## MATERIAL FOR THIS EXERCISE:
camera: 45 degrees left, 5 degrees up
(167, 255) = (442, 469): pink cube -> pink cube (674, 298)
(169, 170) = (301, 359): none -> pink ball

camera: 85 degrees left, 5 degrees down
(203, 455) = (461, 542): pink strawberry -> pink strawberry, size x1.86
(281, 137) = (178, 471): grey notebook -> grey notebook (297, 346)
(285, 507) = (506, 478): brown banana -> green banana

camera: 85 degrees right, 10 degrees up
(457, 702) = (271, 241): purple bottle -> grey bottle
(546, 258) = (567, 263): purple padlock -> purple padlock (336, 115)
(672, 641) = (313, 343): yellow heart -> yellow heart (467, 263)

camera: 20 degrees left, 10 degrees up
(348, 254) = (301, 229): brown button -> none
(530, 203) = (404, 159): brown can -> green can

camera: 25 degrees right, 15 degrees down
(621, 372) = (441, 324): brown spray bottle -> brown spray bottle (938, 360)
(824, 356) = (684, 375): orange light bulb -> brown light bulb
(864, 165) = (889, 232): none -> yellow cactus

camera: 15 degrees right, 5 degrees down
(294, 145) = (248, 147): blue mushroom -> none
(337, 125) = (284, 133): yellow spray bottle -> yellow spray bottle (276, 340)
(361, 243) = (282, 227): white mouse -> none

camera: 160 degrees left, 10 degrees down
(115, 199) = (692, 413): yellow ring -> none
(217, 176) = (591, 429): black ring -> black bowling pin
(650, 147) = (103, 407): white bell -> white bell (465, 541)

## EXERCISE AIM:
Copy the entire listing above, line for line, exactly.

## ANSWER TO THIS PROBLEM:
camera: 45 degrees left, 5 degrees up
(167, 255) = (442, 469): pink cube -> pink cube (674, 298)
(169, 170) = (301, 359): none -> pink ball

camera: 85 degrees left, 5 degrees down
(203, 455) = (461, 542): pink strawberry -> pink strawberry, size x1.86
(281, 137) = (178, 471): grey notebook -> grey notebook (297, 346)
(285, 507) = (506, 478): brown banana -> green banana

camera: 85 degrees right, 10 degrees up
(457, 702) = (271, 241): purple bottle -> grey bottle
(546, 258) = (567, 263): purple padlock -> purple padlock (336, 115)
(672, 641) = (313, 343): yellow heart -> yellow heart (467, 263)

camera: 20 degrees left, 10 degrees up
(348, 254) = (301, 229): brown button -> none
(530, 203) = (404, 159): brown can -> green can

camera: 25 degrees right, 15 degrees down
(621, 372) = (441, 324): brown spray bottle -> brown spray bottle (938, 360)
(824, 356) = (684, 375): orange light bulb -> brown light bulb
(864, 165) = (889, 232): none -> yellow cactus

camera: 15 degrees right, 5 degrees down
(294, 145) = (248, 147): blue mushroom -> none
(337, 125) = (284, 133): yellow spray bottle -> yellow spray bottle (276, 340)
(361, 243) = (282, 227): white mouse -> none

camera: 160 degrees left, 10 degrees down
(115, 199) = (692, 413): yellow ring -> none
(217, 176) = (591, 429): black ring -> black bowling pin
(650, 147) = (103, 407): white bell -> white bell (465, 541)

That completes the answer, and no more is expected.